(Stored records)
★ ★ ★

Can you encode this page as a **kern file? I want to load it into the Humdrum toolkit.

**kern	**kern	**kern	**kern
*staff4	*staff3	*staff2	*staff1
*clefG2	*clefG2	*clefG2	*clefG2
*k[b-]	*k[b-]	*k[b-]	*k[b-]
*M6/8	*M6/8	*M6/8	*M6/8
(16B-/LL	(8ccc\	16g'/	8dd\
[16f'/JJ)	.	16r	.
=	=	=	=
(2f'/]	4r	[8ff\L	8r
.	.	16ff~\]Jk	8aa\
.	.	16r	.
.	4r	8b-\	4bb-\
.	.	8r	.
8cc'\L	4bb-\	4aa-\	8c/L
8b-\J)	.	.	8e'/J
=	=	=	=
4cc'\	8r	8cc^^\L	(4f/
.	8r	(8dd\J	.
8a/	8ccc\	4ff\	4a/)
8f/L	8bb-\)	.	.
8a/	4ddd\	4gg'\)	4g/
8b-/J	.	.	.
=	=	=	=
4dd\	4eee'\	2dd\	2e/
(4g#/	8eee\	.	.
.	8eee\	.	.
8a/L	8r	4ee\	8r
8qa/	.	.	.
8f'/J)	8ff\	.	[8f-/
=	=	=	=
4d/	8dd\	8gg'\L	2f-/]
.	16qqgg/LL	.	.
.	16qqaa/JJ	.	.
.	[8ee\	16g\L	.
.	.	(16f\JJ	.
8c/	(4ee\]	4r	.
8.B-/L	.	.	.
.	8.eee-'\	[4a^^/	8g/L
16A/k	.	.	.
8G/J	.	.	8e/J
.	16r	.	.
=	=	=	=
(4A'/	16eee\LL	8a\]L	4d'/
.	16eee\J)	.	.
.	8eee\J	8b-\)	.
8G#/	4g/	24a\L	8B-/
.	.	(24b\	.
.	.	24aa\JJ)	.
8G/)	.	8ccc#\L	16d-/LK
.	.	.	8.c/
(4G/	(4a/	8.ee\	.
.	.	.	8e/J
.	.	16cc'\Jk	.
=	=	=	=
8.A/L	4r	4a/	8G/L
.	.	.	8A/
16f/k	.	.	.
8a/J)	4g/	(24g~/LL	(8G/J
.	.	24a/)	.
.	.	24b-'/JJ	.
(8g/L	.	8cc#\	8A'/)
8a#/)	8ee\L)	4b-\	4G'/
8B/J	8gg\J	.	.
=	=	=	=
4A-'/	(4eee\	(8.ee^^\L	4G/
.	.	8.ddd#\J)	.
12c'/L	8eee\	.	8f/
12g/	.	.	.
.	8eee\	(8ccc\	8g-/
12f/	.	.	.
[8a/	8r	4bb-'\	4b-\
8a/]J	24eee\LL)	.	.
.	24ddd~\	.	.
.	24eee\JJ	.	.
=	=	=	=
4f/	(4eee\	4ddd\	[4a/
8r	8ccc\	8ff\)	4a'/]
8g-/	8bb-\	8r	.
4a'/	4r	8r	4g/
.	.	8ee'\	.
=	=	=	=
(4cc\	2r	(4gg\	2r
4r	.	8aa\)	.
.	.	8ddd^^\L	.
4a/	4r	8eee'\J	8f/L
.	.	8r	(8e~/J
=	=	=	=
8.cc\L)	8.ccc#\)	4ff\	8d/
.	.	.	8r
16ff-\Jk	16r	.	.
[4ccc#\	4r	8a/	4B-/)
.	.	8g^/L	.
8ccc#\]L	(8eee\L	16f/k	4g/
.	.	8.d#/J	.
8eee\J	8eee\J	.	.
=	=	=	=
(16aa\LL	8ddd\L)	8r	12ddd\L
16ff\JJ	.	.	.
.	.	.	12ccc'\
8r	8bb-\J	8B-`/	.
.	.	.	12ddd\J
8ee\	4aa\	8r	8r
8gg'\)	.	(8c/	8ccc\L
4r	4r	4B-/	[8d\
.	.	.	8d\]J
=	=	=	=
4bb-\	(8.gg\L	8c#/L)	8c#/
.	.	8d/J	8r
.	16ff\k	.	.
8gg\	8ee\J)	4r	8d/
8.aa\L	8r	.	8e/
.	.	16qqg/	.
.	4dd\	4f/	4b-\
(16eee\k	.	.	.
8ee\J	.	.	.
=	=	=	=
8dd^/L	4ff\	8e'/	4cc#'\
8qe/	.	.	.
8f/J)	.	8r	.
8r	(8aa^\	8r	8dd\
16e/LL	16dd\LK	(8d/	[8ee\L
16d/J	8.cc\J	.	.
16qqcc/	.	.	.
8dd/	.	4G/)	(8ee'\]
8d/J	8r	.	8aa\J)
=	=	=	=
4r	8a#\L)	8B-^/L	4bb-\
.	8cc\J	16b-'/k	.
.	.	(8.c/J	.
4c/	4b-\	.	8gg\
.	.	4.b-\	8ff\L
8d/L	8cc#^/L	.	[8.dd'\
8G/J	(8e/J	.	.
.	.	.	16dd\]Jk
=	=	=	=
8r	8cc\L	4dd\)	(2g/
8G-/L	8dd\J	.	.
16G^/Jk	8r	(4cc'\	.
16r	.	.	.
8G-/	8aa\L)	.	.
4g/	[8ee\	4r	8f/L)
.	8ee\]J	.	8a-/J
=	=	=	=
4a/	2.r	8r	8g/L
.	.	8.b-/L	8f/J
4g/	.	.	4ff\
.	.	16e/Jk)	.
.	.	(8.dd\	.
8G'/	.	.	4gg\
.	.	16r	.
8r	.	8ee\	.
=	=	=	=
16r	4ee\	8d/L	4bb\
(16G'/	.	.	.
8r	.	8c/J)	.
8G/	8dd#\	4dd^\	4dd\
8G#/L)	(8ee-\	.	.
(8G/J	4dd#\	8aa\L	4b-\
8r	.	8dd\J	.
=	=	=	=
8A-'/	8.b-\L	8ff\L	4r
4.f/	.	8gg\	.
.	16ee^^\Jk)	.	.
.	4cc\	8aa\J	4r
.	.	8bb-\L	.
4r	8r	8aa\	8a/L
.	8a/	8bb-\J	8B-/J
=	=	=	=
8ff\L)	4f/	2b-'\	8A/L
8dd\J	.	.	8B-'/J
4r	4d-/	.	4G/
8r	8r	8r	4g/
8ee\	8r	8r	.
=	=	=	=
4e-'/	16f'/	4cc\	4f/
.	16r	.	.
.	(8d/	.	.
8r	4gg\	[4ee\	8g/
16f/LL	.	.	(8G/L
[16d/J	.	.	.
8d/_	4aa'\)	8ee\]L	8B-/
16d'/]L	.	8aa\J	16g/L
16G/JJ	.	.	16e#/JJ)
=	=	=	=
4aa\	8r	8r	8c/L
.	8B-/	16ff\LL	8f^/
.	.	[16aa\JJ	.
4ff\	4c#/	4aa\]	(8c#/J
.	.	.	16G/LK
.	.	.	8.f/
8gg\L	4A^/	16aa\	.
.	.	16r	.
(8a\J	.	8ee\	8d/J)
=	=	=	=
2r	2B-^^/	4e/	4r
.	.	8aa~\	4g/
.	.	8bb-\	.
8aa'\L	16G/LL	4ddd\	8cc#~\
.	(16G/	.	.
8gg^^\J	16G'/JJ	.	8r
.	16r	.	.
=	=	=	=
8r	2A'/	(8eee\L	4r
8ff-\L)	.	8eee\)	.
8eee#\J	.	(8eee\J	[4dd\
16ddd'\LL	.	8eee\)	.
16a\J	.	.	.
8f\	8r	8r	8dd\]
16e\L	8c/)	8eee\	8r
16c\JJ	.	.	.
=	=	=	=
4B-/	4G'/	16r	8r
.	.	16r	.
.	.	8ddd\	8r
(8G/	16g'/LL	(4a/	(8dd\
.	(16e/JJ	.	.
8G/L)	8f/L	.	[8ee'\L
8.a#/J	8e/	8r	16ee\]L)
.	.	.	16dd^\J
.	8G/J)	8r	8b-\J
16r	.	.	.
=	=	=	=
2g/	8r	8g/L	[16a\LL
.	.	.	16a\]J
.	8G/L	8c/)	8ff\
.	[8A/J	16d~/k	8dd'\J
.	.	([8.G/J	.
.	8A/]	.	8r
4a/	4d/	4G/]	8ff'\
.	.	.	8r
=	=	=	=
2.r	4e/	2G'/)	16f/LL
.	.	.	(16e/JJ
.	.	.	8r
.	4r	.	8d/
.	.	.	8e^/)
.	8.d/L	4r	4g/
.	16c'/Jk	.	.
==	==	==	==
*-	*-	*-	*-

★ ★ ★

YOUR GOAL.
Return each line of the items above that contains the string "kern". Case matters.

RESULT FOR THIS TASK.
Can you encode this page as a **kern file? I want to load it into the Humdrum toolkit.
**kern	**kern	**kern	**kern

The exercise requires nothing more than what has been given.